#### [Your objective]
Go over the material below and report every line that contains the word "none".

#### [Data in this exercise]

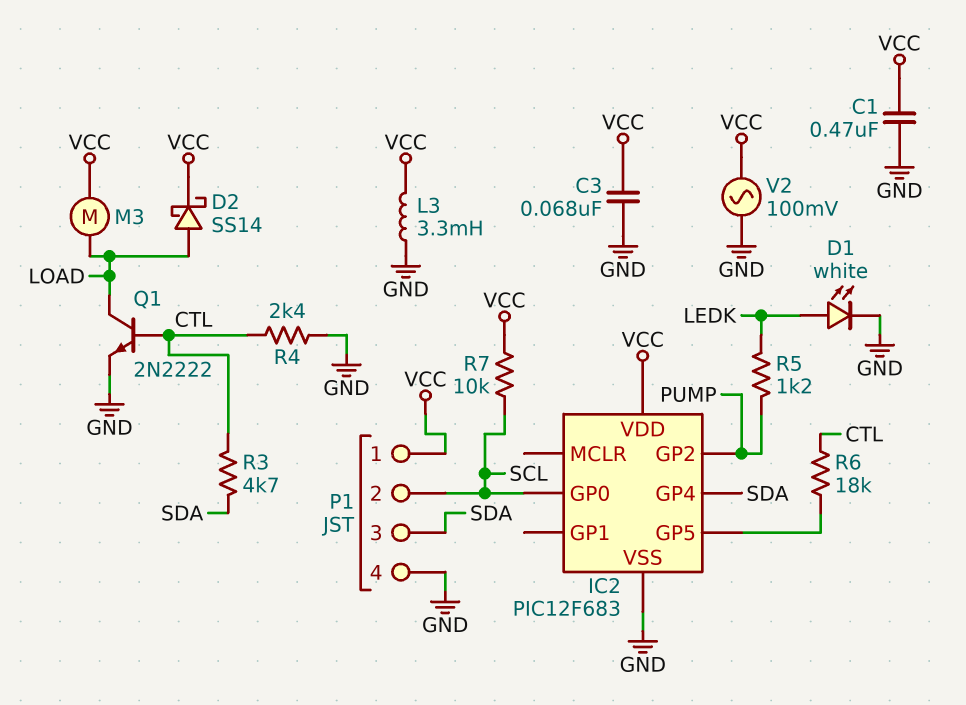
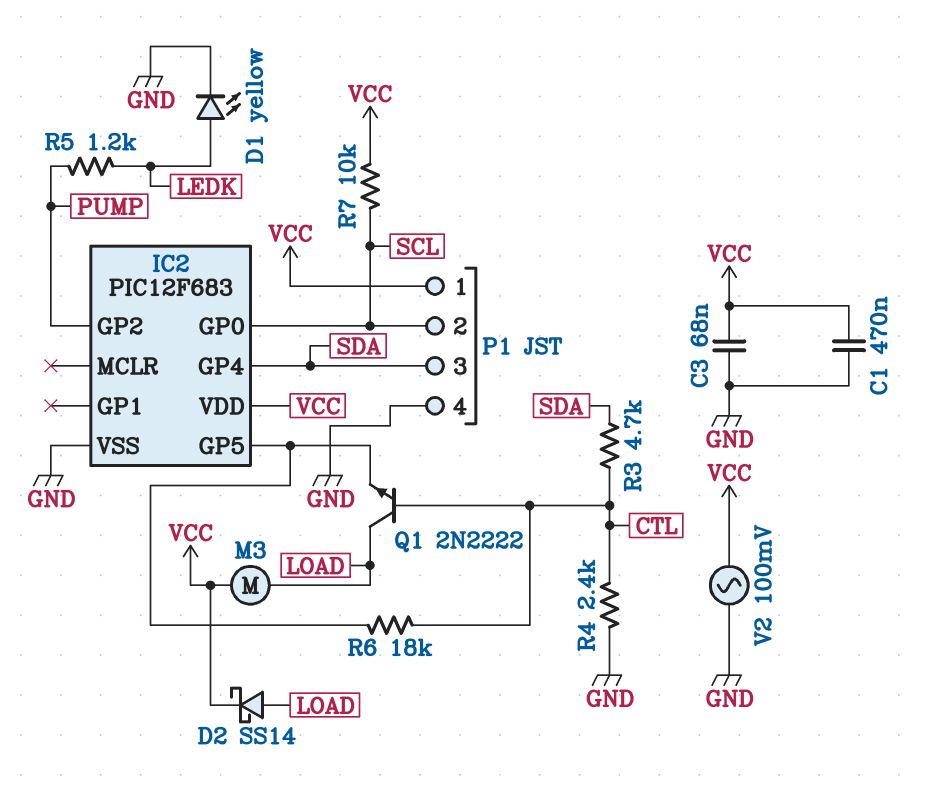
D1: LED white (A LEDK, K GND) -> LED yellow (A LEDK, K GND)
L3: 3.3mH (GND, VCC) -> none
Q1: NPN 2N2222 (B CTL, C LOAD, E GND) -> NPN 2N2222 (B CTL, C LOAD, E IC2/GP5)

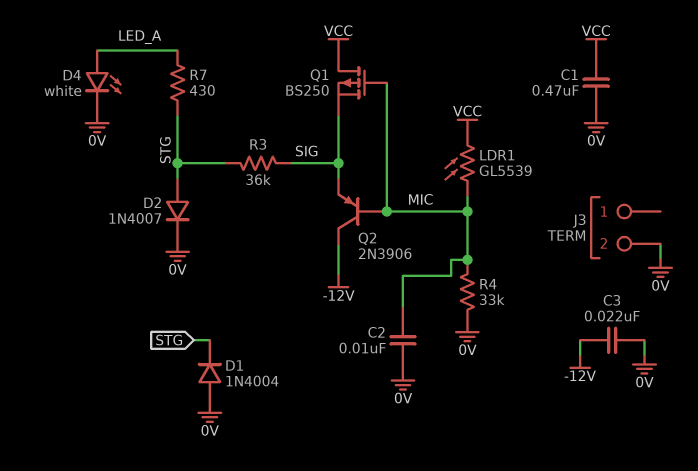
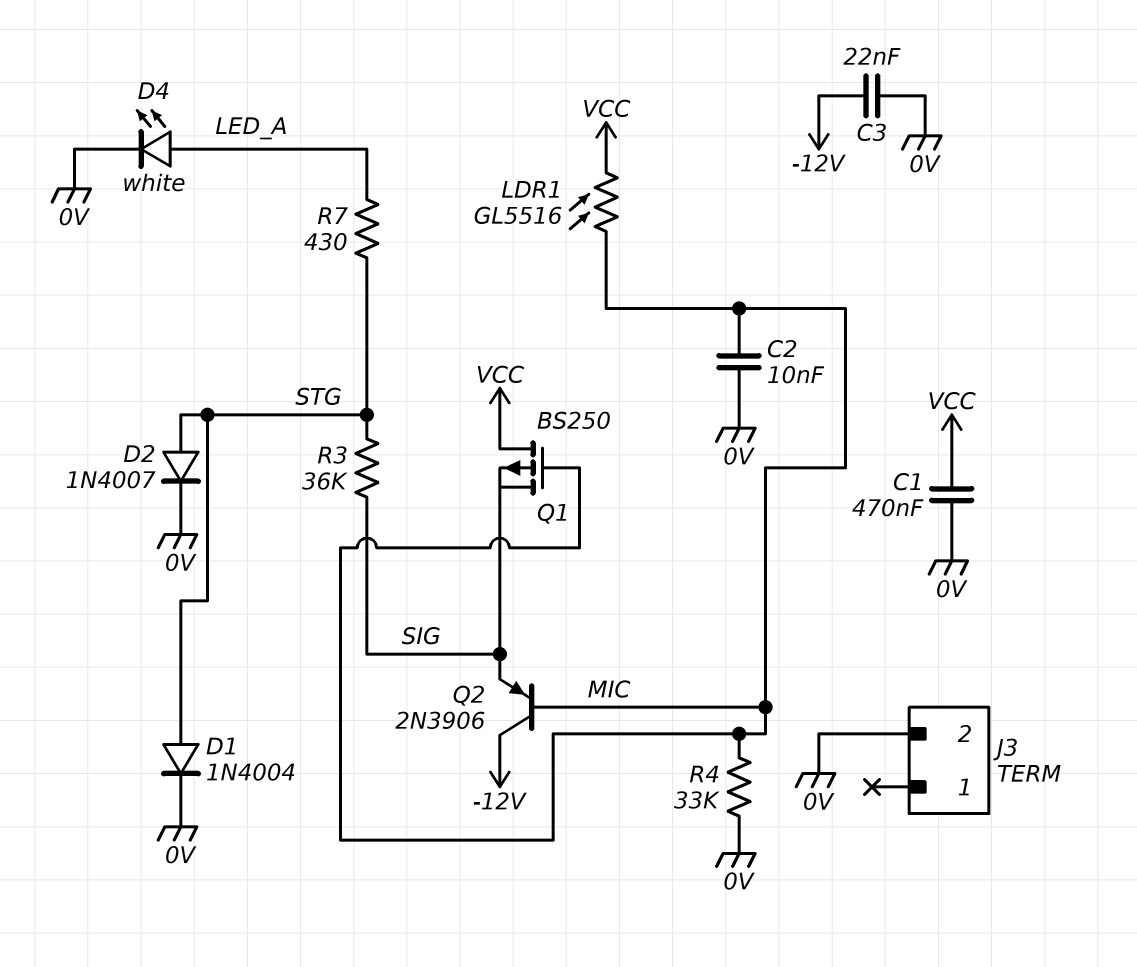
D1: diode 1N4004 (A 0V, K STG) -> diode 1N4004 (A STG, K 0V)
LDR1: GL5539 (MIC, VCC) -> GL5516 (MIC, VCC)

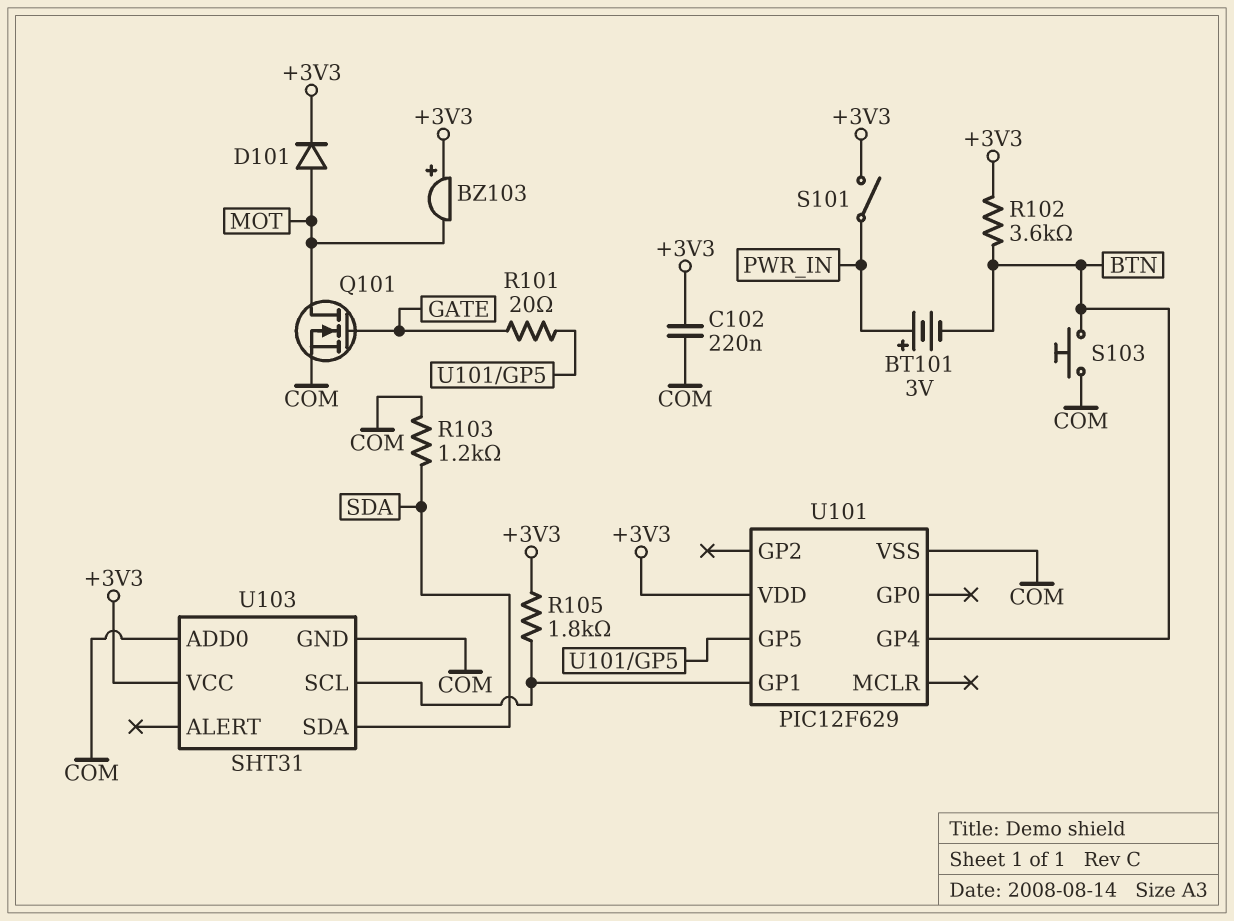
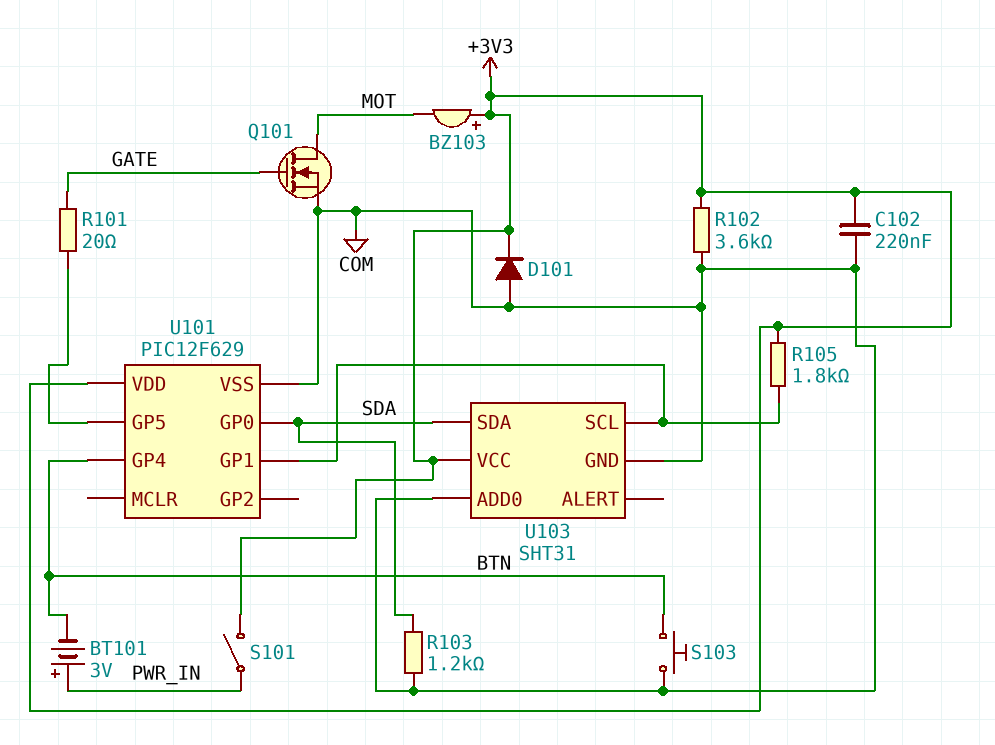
D101: diode (A MOT, K +3V3) -> diode (A COM, K +3V3)
R102: 3.6k (+3V3, BTN) -> 3.6k (+3V3, COM)
U101 pin GP0: none -> SDA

#### [Worked solution]
L3: 3.3mH (GND, VCC) -> none
U101 pin GP0: none -> SDA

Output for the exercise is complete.